Task prompt
Find the string "right" in the data, and copy out each line that has it.

(Scene comparison data)
________________________________________
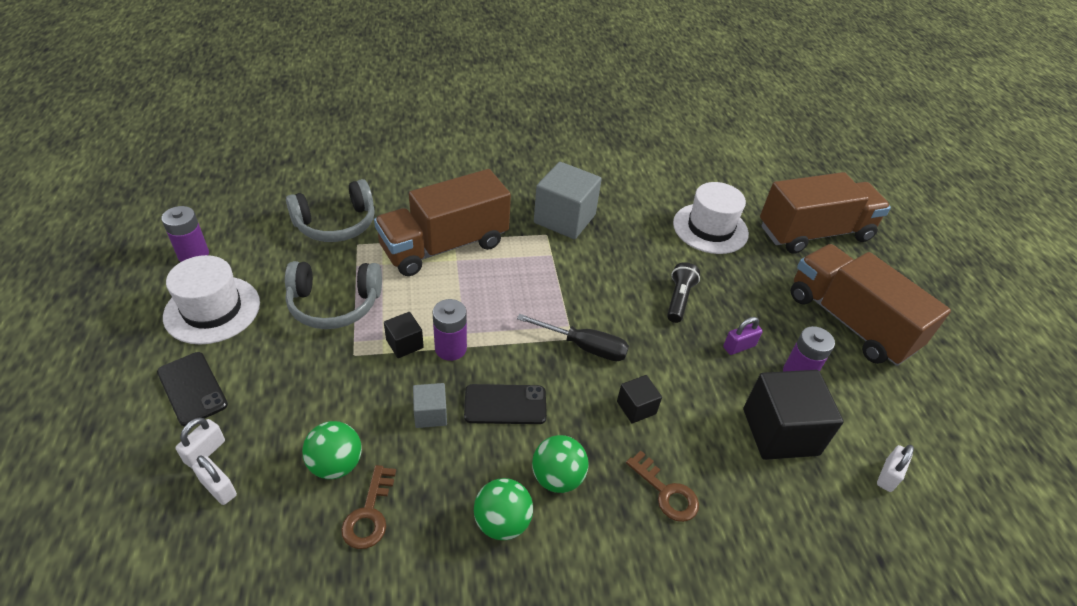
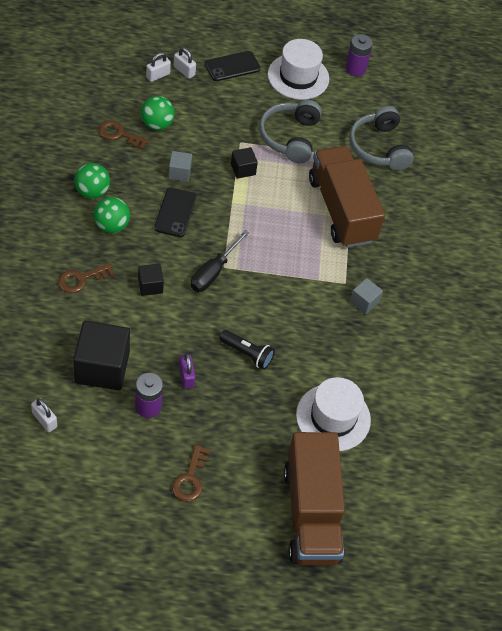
camera: 100 degrees right, 10 degrees up
(450, 348) = (232, 193): purple battery -> none
(564, 219) = (364, 302): grey cube -> grey cube, size x0.49
(849, 322) = (190, 478): brown truck -> brown key

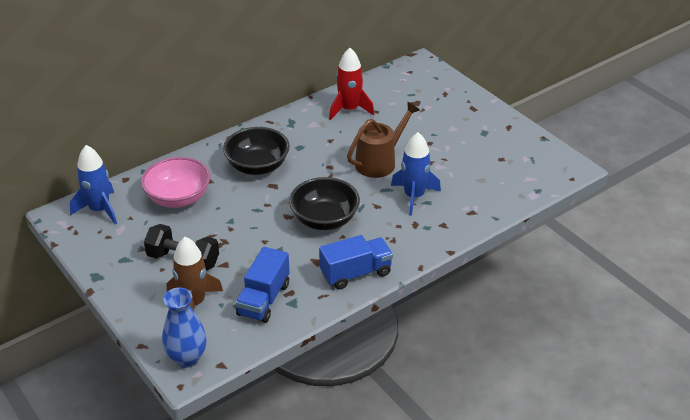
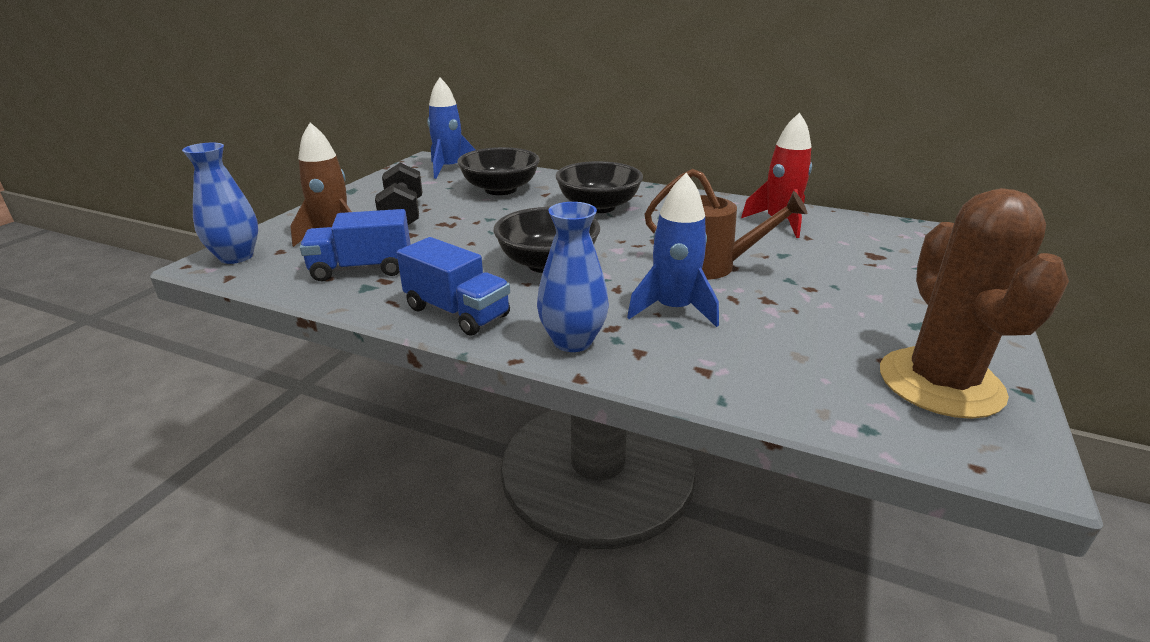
camera: 60 degrees right, 10 degrees down
(178, 198) = (500, 189): pink bowl -> black bowl
(418, 242) = (572, 341): none -> blue vase
(525, 155) = (940, 383): none -> brown cactus

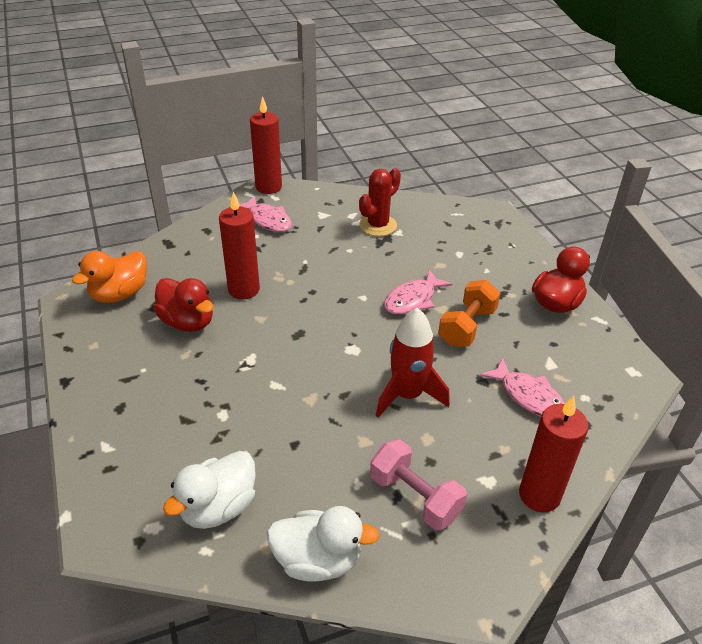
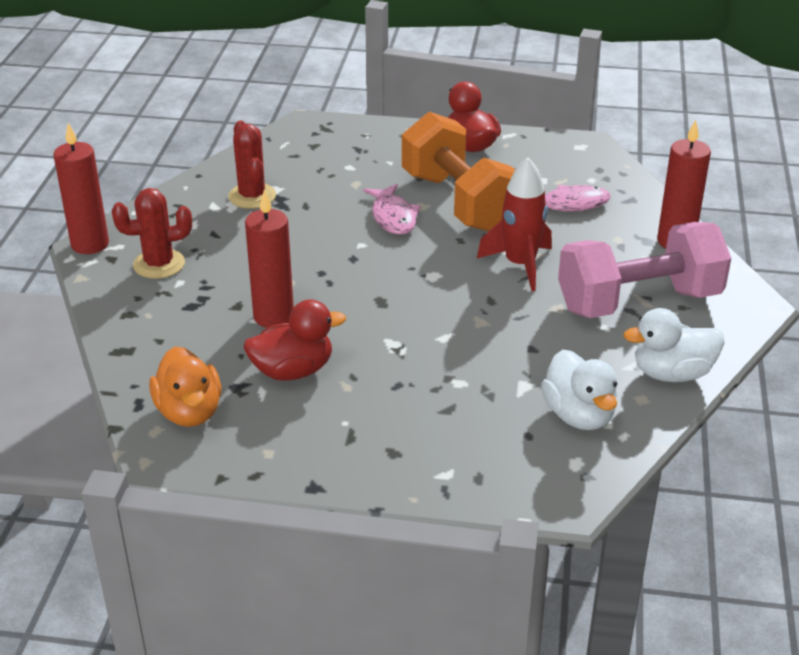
camera: 60 degrees left, 5 degrees down
(267, 220) = (159, 264): pink fish -> red cactus
(318, 560) = (672, 373): white duck -> white duck turned 135 degrees counterclockwise
(415, 497) = (638, 301): pink dumbbell -> pink dumbbell, size x1.73
(467, 327) = (459, 202): orange dumbbell -> orange dumbbell, size x1.73

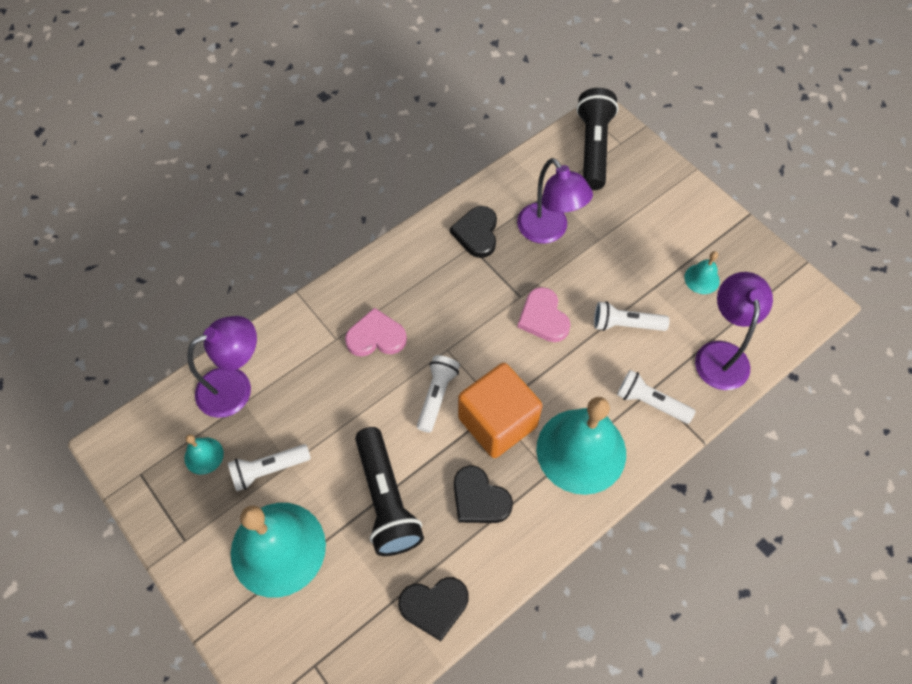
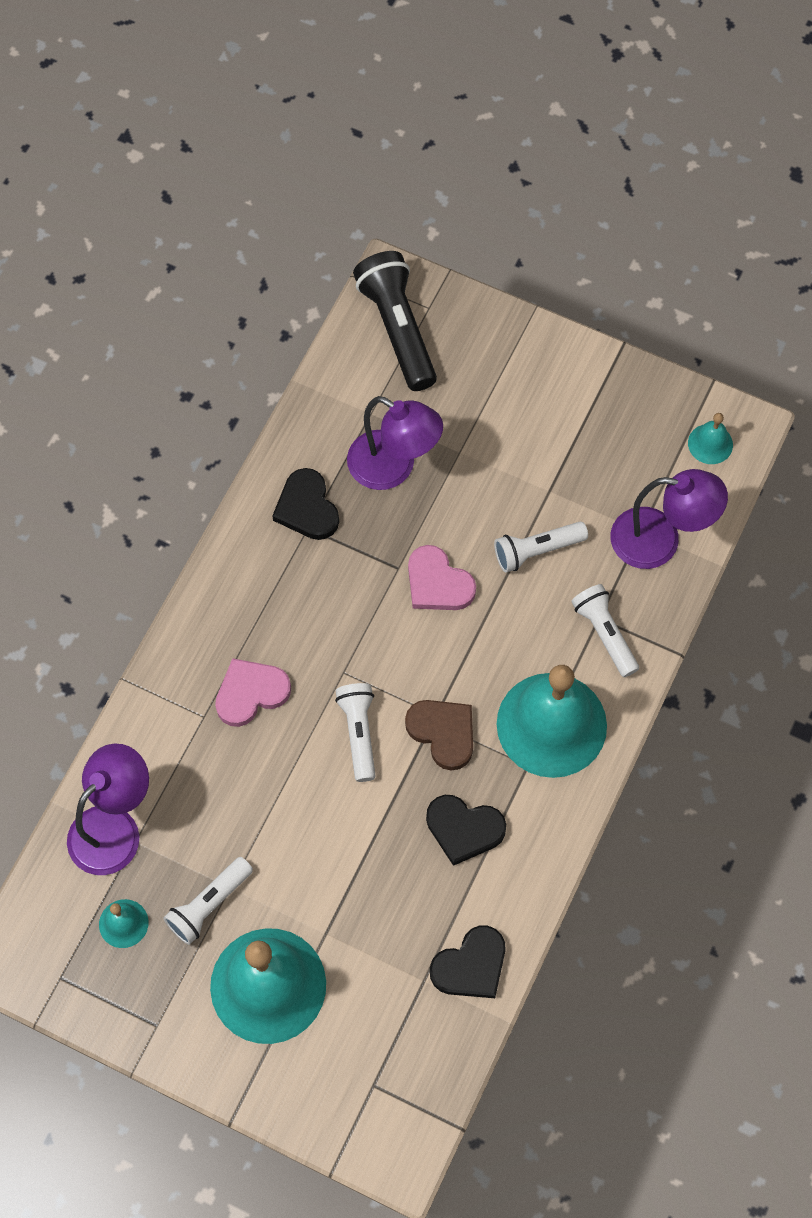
camera: 25 degrees left, 5 degrees up
(386, 499) = (361, 877): black flashlight -> none
(497, 422) = (443, 733): orange cube -> brown heart
(650, 402) = (604, 634): white flashlight -> white flashlight turned 60 degrees clockwise
(701, 279) = (601, 454): turquoise bell -> turquoise bell (710, 444)
(721, 354) = (660, 540): purple lamp -> purple lamp turned 120 degrees clockwise

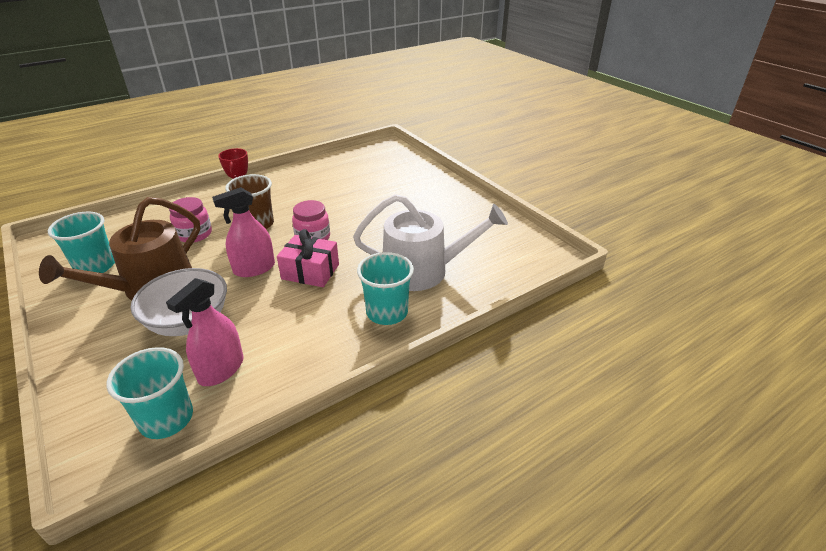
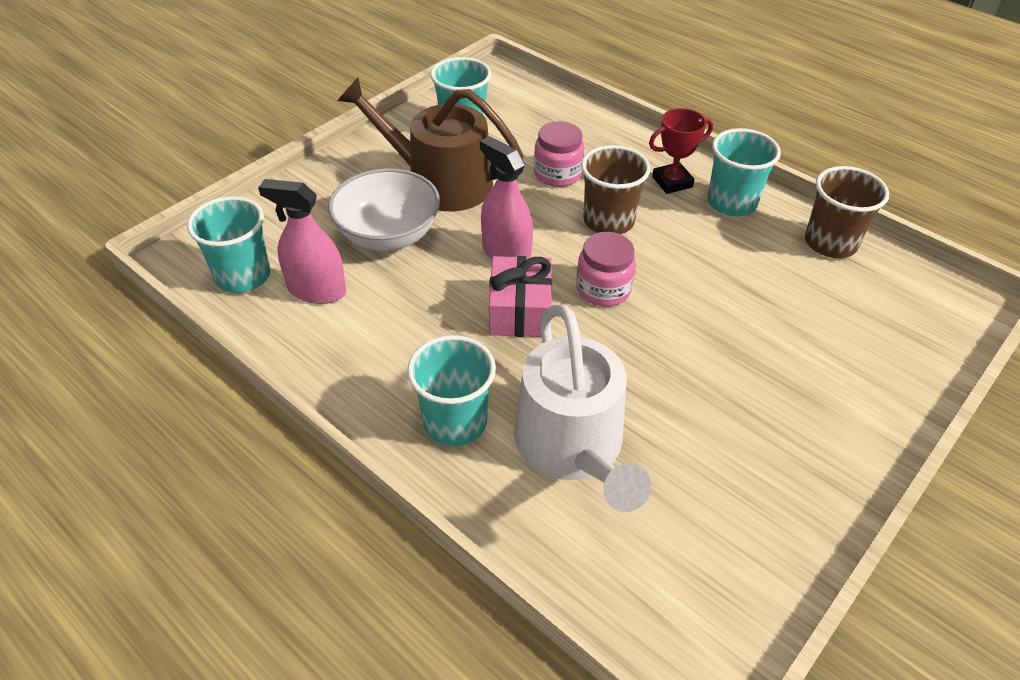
camera: 75 degrees right, 10 degrees up
(276, 183) = (731, 203): none -> turquoise cup
(328, 165) = (830, 243): none -> brown cup

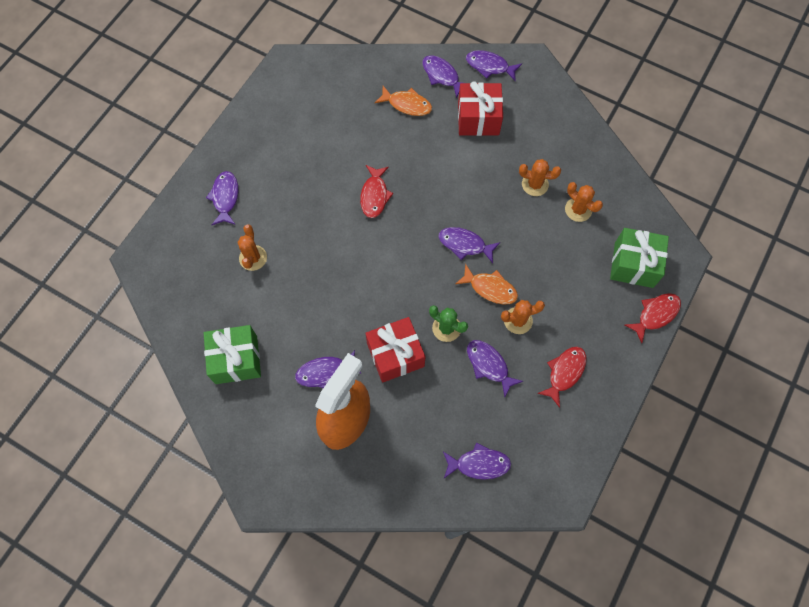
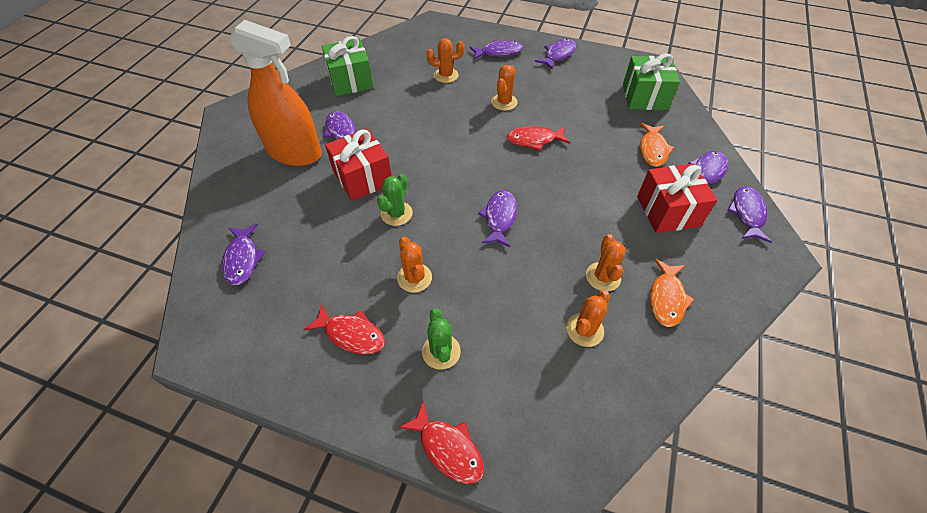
camera: 80 degrees right, 15 degrees down
(313, 210) = (504, 102): none -> orange cactus
(489, 365) = (356, 256): purple fish -> purple fish (558, 55)
(490, 288) = (450, 246): orange fish -> orange fish (666, 298)
(585, 309) = (441, 351): none -> green cactus
(633, 265) = (521, 410): green gift -> green gift (644, 97)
________________________________________
Solution to this problem
camera: 100 degrees right, 10 degrees up
camera: 60 degrees right, 10 degrees down
camera: 75 degrees right, 10 degrees up
camera: 80 degrees right, 15 degrees down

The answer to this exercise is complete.